**WORK INSTRUCTIONS**
Within the entries below, the lines from the one with "black fish: [39,412,89,473]" through the one with "brown pan: [116,369,177,447]" are to be set down exactly, both ends kept.

**DATA FOR THIS EXERCISE**
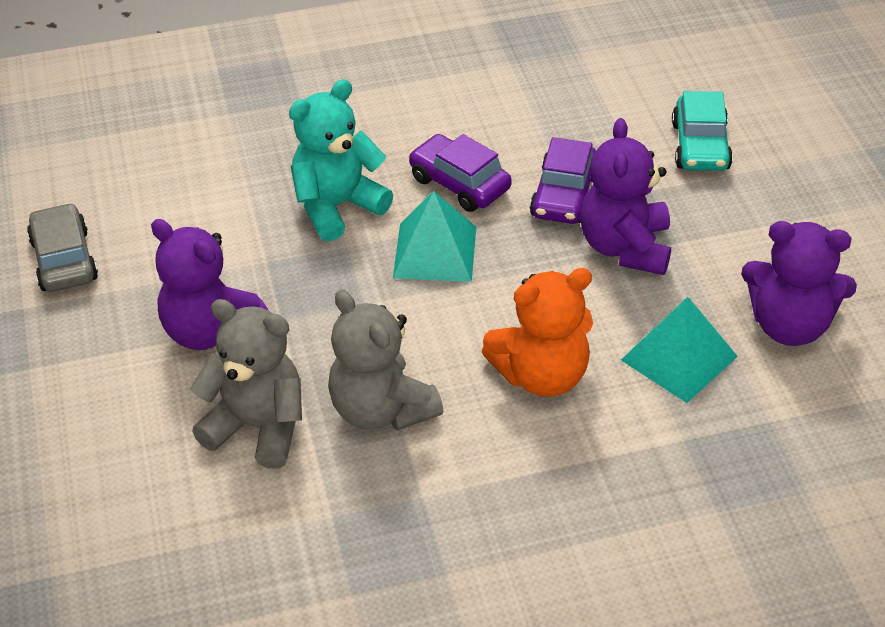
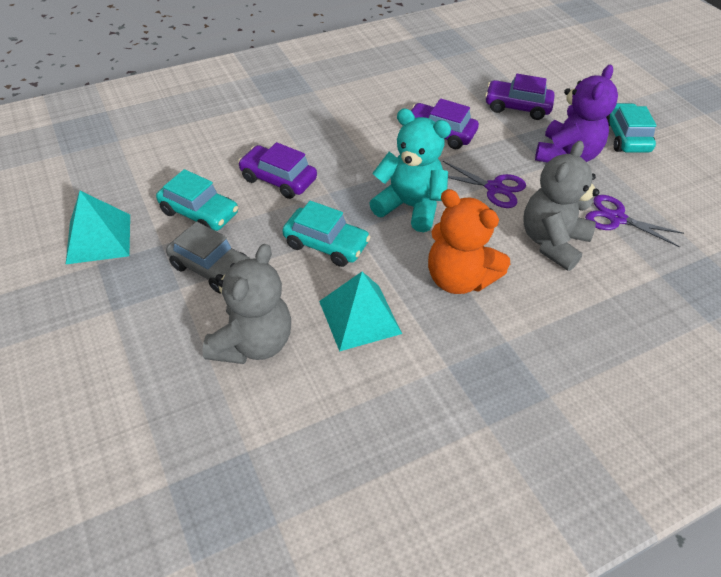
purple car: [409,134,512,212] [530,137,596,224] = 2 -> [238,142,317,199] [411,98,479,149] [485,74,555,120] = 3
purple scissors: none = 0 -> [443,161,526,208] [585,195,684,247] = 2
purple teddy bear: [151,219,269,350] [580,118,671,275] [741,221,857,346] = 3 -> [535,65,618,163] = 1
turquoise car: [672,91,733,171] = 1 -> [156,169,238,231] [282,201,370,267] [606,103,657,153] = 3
==
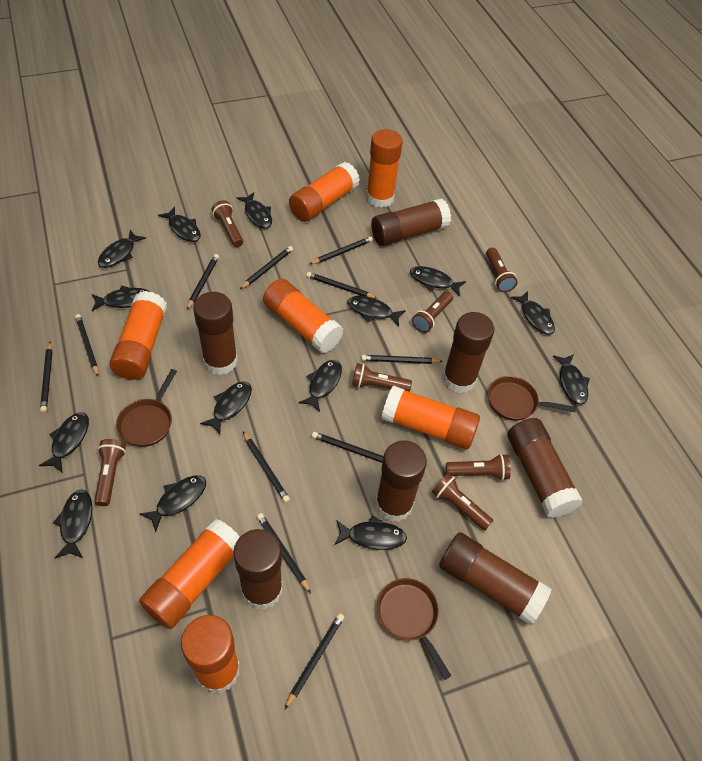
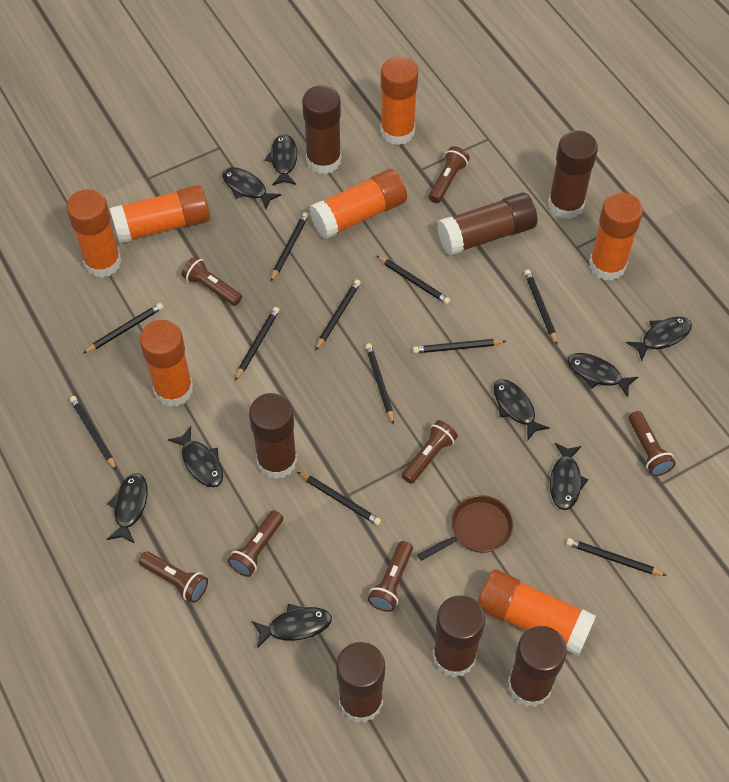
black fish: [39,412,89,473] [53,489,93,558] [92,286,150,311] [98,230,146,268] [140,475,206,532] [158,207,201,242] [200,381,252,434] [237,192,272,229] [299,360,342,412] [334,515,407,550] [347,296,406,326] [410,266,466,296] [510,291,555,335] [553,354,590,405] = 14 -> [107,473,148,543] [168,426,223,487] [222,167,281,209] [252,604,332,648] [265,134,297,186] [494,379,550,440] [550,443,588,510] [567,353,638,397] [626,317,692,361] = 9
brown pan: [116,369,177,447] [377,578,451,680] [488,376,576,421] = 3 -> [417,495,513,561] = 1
--
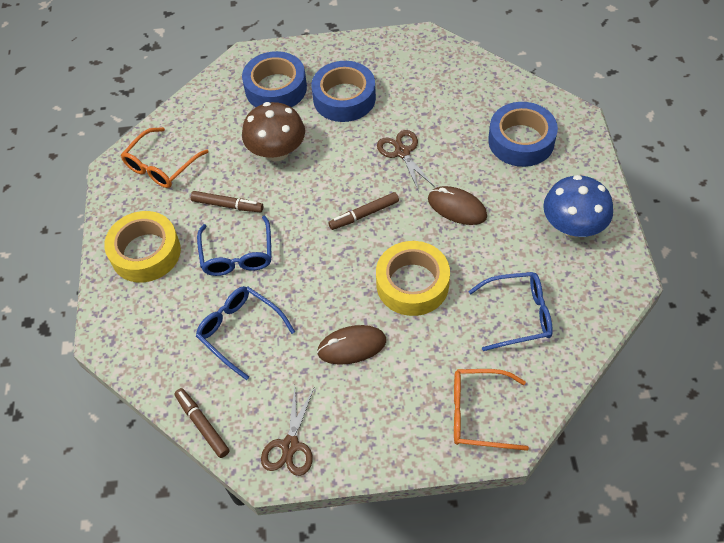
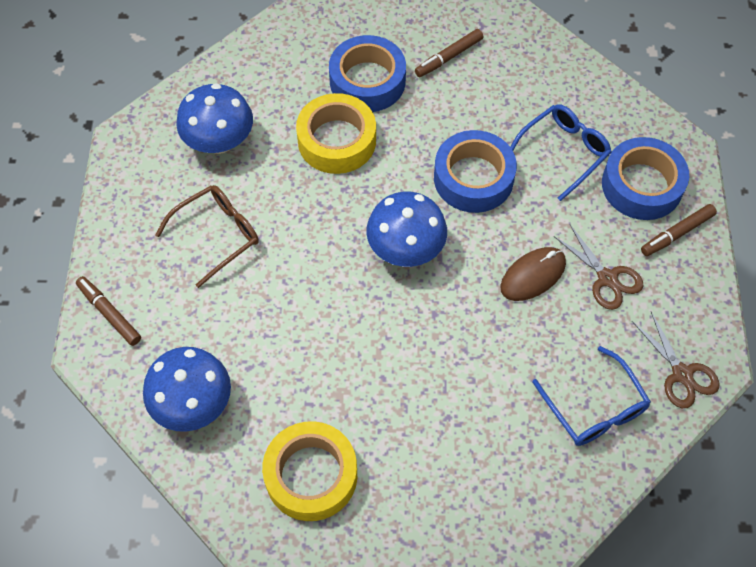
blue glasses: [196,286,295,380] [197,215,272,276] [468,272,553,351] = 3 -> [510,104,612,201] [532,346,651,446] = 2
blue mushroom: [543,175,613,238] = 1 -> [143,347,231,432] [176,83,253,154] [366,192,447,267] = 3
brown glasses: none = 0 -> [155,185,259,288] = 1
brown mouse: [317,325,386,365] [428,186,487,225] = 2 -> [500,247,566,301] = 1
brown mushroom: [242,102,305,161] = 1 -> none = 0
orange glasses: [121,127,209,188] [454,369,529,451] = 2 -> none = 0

**ANSWER SPACE**
black fish: [39,412,89,473] [53,489,93,558] [92,286,150,311] [98,230,146,268] [140,475,206,532] [158,207,201,242] [200,381,252,434] [237,192,272,229] [299,360,342,412] [334,515,407,550] [347,296,406,326] [410,266,466,296] [510,291,555,335] [553,354,590,405] = 14 -> [107,473,148,543] [168,426,223,487] [222,167,281,209] [252,604,332,648] [265,134,297,186] [494,379,550,440] [550,443,588,510] [567,353,638,397] [626,317,692,361] = 9
brown pan: [116,369,177,447] [377,578,451,680] [488,376,576,421] = 3 -> [417,495,513,561] = 1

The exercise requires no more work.